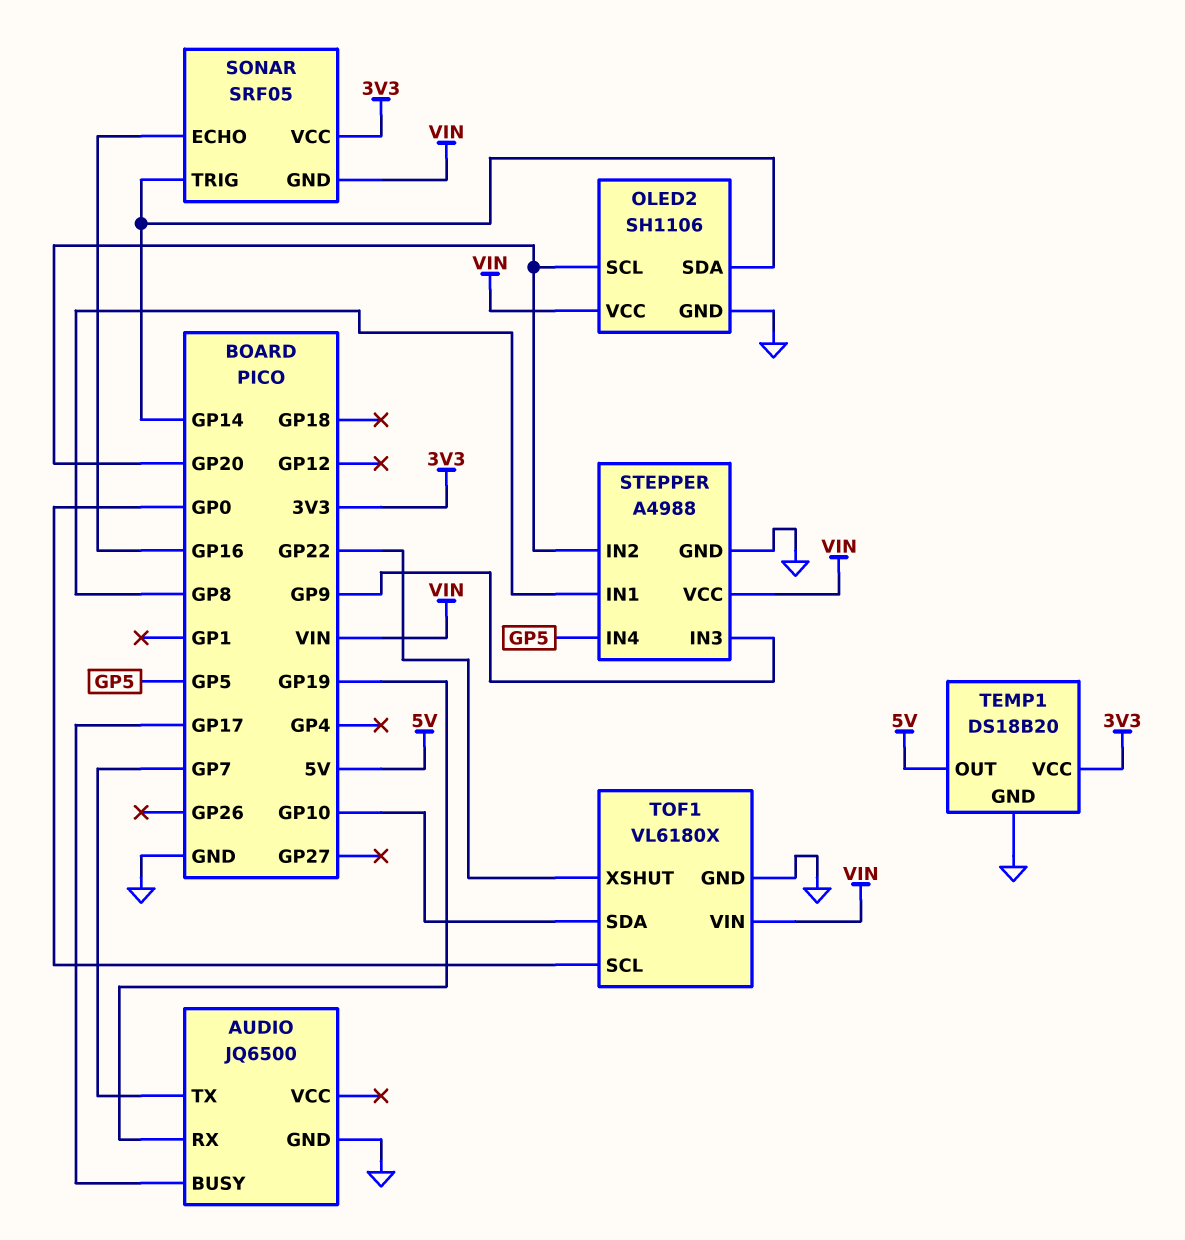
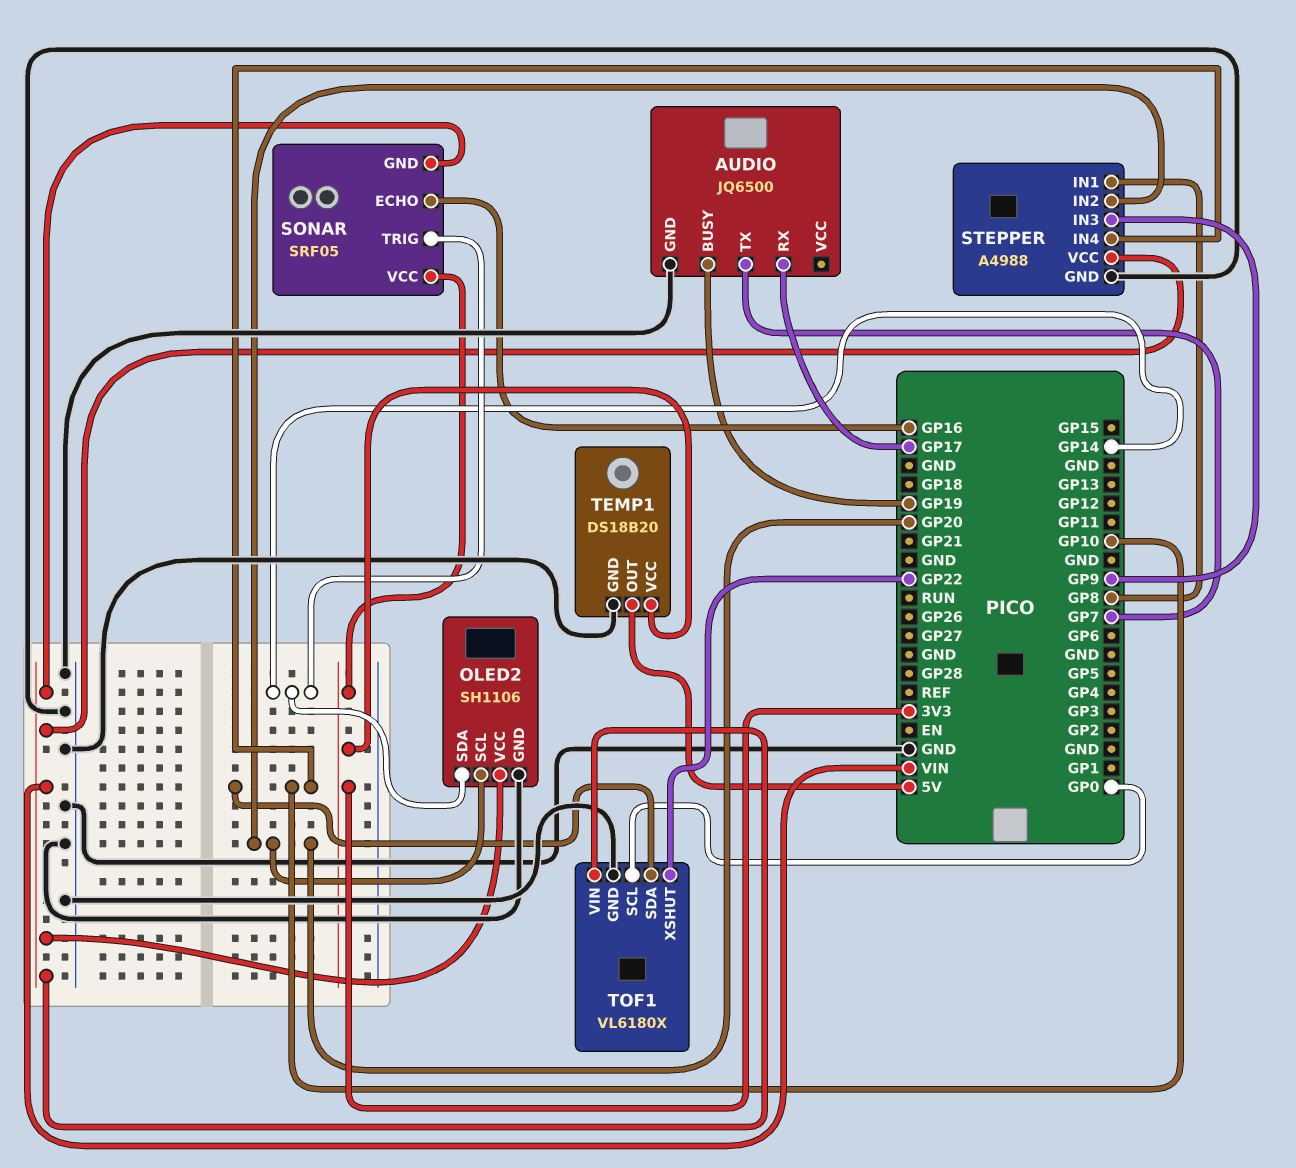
AUDIO pin BUSY: GP17 -> GP19
AUDIO pin RX: GP19 -> GP17
STEPPER pin IN4: GP5 -> GP10

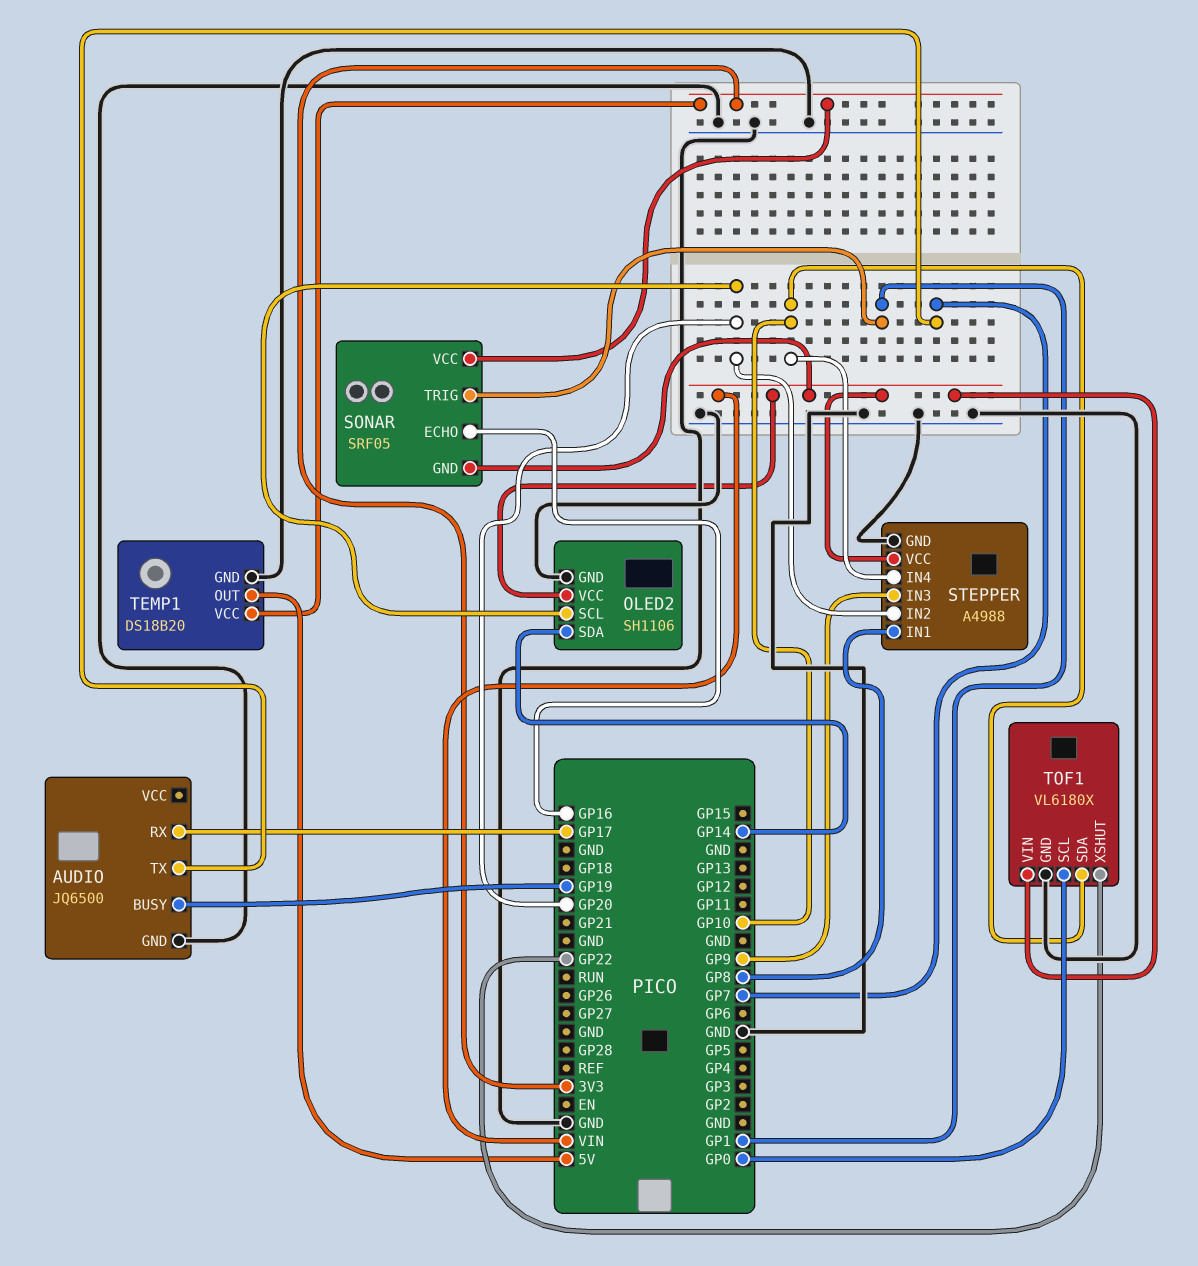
SONAR pin TRIG: GP14 -> GP1

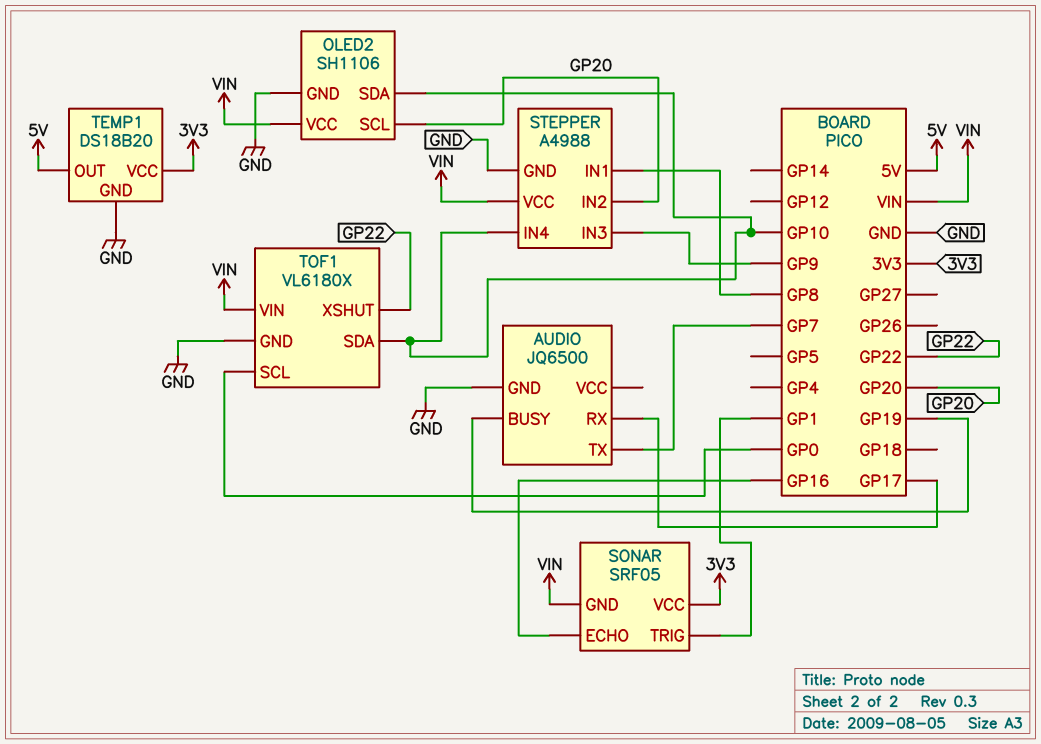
OLED2 pin SDA: GP14 -> GP10

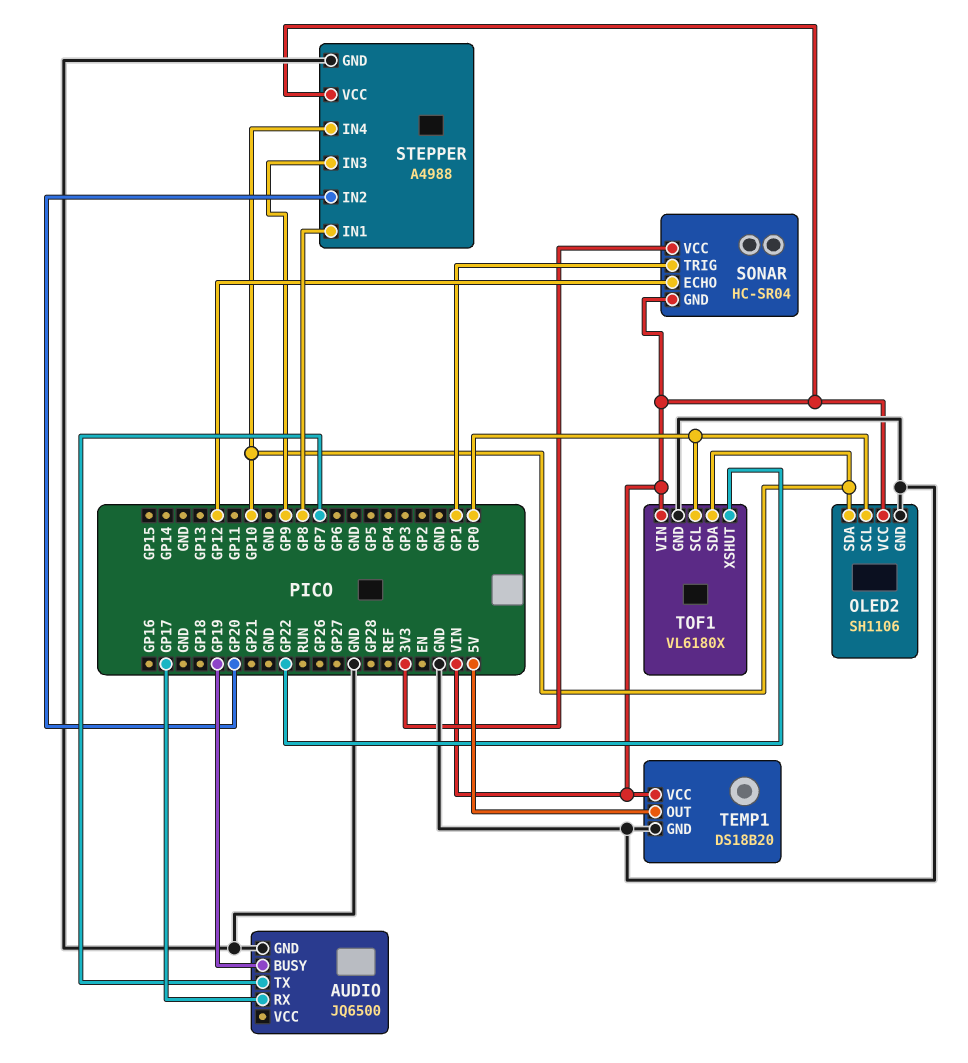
OLED2 pin SCL: GP20 -> GP0
SONAR: SRF05 -> HC-SR04
SONAR pin ECHO: GP16 -> GP12
TEMP1 pin VCC: 3V3 -> VIN

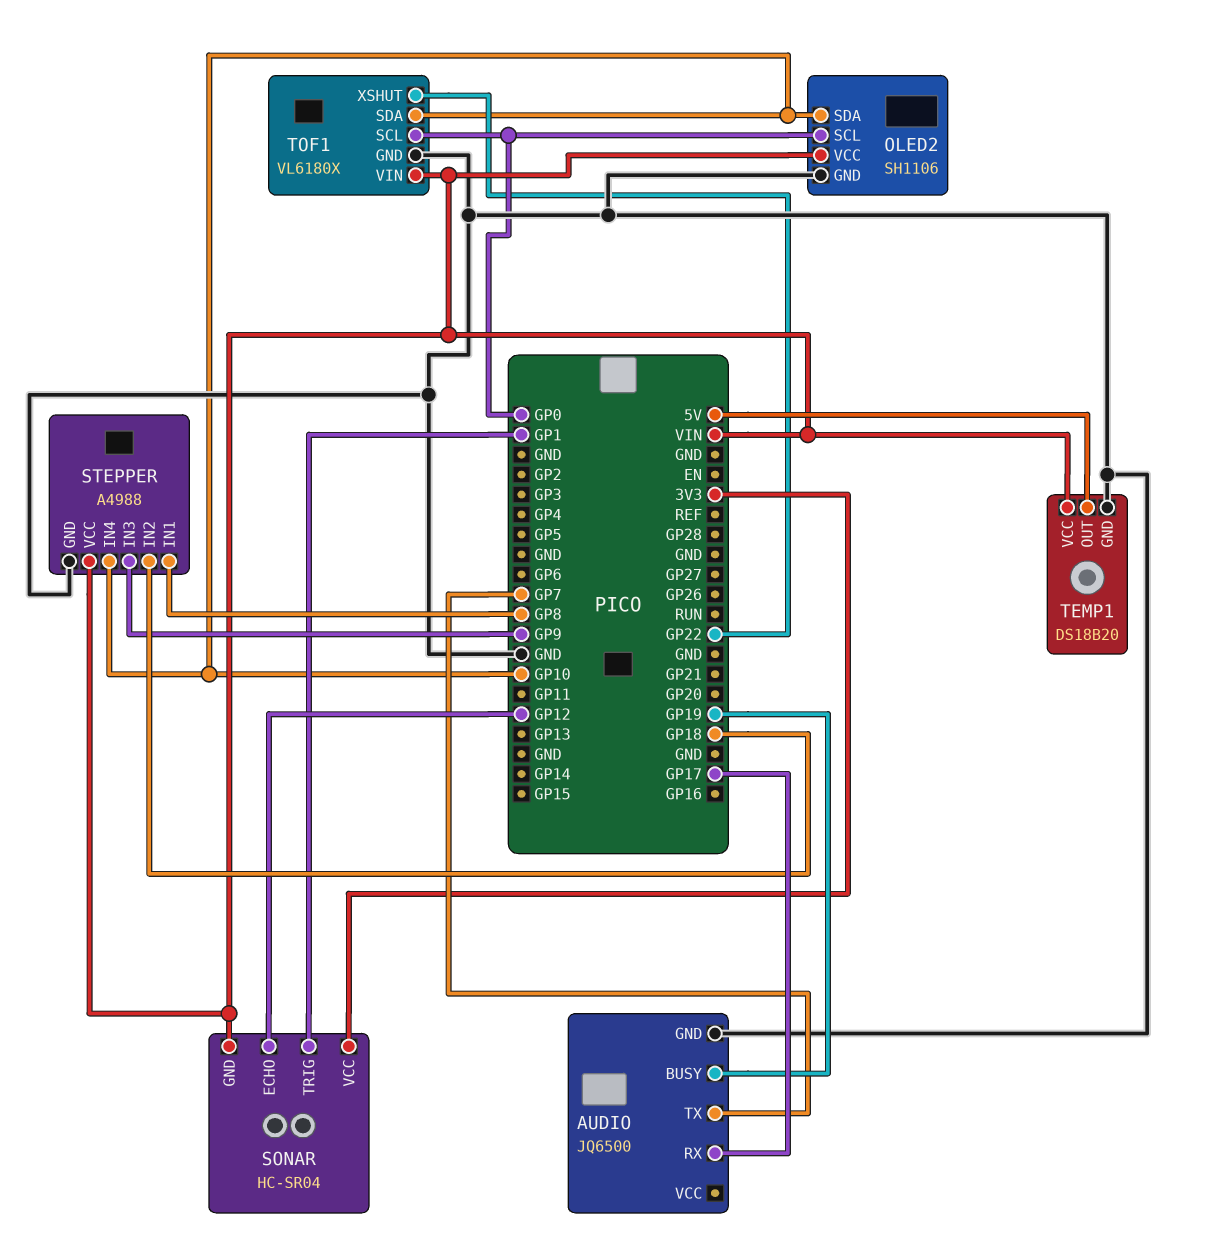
STEPPER pin IN2: GP20 -> GP18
---
> Task item
Your answer should be each line from the entries that includes the string "STEPPER".

> Task solution
STEPPER pin IN4: GP5 -> GP10
STEPPER pin IN2: GP20 -> GP18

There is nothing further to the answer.